• [Task material]
################

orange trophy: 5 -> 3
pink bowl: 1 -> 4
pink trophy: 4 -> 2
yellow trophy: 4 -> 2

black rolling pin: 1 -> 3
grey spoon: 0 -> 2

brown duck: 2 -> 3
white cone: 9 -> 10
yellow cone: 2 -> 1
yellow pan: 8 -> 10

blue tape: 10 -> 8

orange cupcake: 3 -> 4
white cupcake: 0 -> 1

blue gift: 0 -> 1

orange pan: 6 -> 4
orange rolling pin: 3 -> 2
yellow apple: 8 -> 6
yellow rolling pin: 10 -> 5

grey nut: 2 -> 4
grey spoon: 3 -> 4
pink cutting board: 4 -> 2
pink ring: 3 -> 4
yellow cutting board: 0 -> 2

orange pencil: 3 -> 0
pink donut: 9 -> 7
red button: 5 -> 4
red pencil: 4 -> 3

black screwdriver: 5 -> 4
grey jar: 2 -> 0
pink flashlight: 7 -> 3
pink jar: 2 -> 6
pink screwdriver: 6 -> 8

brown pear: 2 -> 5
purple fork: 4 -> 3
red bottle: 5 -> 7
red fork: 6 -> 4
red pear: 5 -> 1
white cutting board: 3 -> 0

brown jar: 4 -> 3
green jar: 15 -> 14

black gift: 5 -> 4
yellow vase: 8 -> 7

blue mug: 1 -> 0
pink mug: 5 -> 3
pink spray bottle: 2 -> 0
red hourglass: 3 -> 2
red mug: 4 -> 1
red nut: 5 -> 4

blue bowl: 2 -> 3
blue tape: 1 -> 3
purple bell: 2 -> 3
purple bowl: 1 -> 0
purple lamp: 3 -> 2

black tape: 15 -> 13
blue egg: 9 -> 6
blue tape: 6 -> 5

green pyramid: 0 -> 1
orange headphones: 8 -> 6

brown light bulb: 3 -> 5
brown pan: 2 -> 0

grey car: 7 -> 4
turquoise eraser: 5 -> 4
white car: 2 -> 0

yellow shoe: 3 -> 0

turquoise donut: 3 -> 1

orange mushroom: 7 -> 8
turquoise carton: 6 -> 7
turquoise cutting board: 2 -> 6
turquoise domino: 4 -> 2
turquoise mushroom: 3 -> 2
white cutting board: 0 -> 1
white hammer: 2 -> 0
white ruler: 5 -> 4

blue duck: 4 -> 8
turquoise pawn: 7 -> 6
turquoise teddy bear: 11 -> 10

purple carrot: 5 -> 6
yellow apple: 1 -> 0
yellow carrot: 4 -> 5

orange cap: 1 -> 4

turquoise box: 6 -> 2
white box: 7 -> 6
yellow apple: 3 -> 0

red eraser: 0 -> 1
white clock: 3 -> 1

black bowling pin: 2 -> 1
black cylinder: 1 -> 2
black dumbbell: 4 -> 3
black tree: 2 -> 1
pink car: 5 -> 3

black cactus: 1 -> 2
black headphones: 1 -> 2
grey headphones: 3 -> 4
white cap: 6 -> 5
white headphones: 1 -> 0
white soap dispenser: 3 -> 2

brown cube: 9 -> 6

################

• [Instructions to follow] One stretch of the lines above is wanted, from the line that contains "green jar: 15 -> 14" through the line that contains "white cutting board: 0 -> 1". Output it exactly.

• [Exercise solution]
green jar: 15 -> 14

black gift: 5 -> 4
yellow vase: 8 -> 7

blue mug: 1 -> 0
pink mug: 5 -> 3
pink spray bottle: 2 -> 0
red hourglass: 3 -> 2
red mug: 4 -> 1
red nut: 5 -> 4

blue bowl: 2 -> 3
blue tape: 1 -> 3
purple bell: 2 -> 3
purple bowl: 1 -> 0
purple lamp: 3 -> 2

black tape: 15 -> 13
blue egg: 9 -> 6
blue tape: 6 -> 5

green pyramid: 0 -> 1
orange headphones: 8 -> 6

brown light bulb: 3 -> 5
brown pan: 2 -> 0

grey car: 7 -> 4
turquoise eraser: 5 -> 4
white car: 2 -> 0

yellow shoe: 3 -> 0

turquoise donut: 3 -> 1

orange mushroom: 7 -> 8
turquoise carton: 6 -> 7
turquoise cutting board: 2 -> 6
turquoise domino: 4 -> 2
turquoise mushroom: 3 -> 2
white cutting board: 0 -> 1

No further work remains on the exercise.